# Instructions to follow
Scan the entries below for the word "grey". Copy each line that has it.

# Given entries
#####

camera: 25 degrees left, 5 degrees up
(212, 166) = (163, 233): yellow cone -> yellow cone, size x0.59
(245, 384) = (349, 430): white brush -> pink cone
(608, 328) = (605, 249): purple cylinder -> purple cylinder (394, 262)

#####

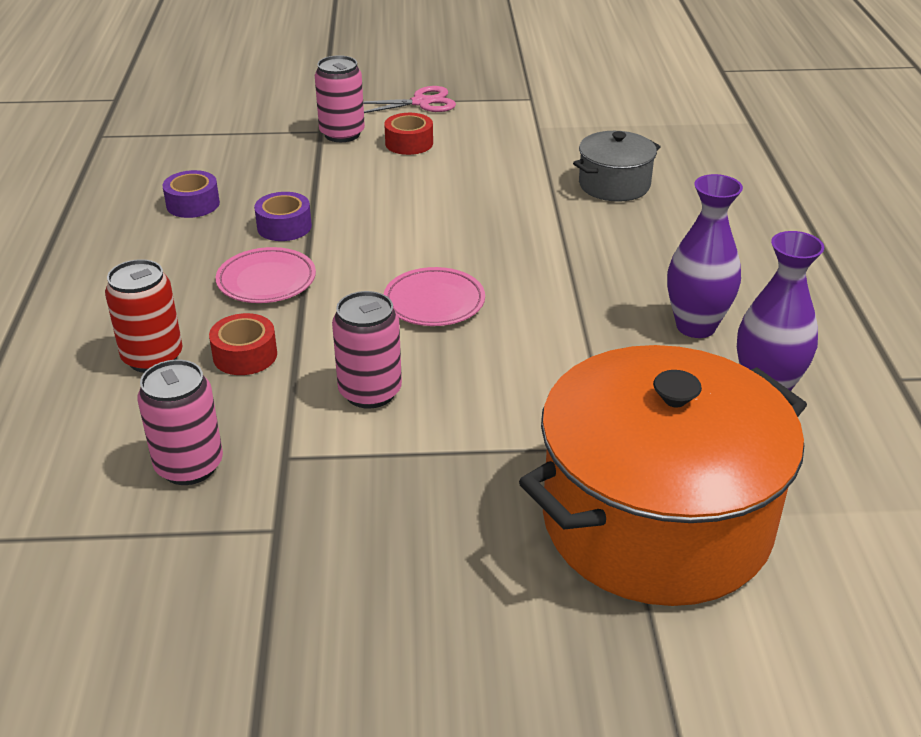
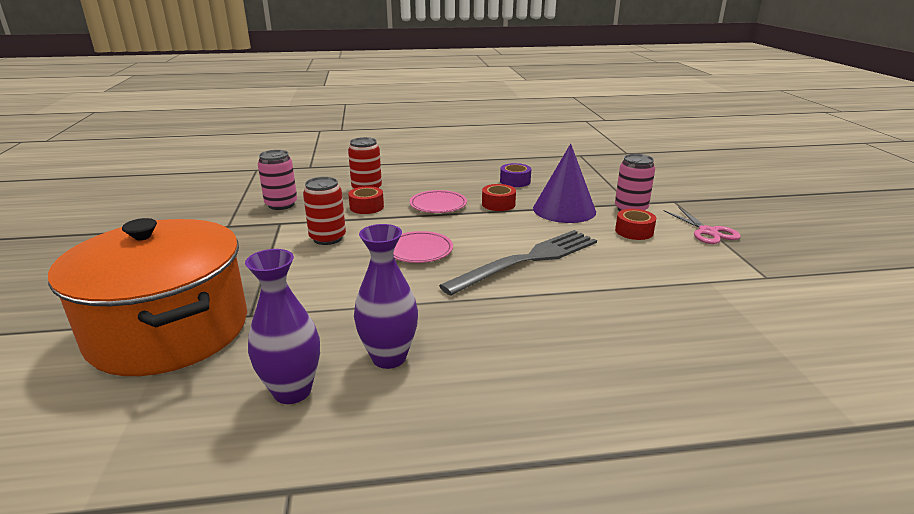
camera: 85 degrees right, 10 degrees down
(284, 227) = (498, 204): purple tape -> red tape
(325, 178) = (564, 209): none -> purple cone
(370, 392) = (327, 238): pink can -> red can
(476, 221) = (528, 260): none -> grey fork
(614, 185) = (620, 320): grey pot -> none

#####

# Answer space
(476, 221) = (528, 260): none -> grey fork
(614, 185) = (620, 320): grey pot -> none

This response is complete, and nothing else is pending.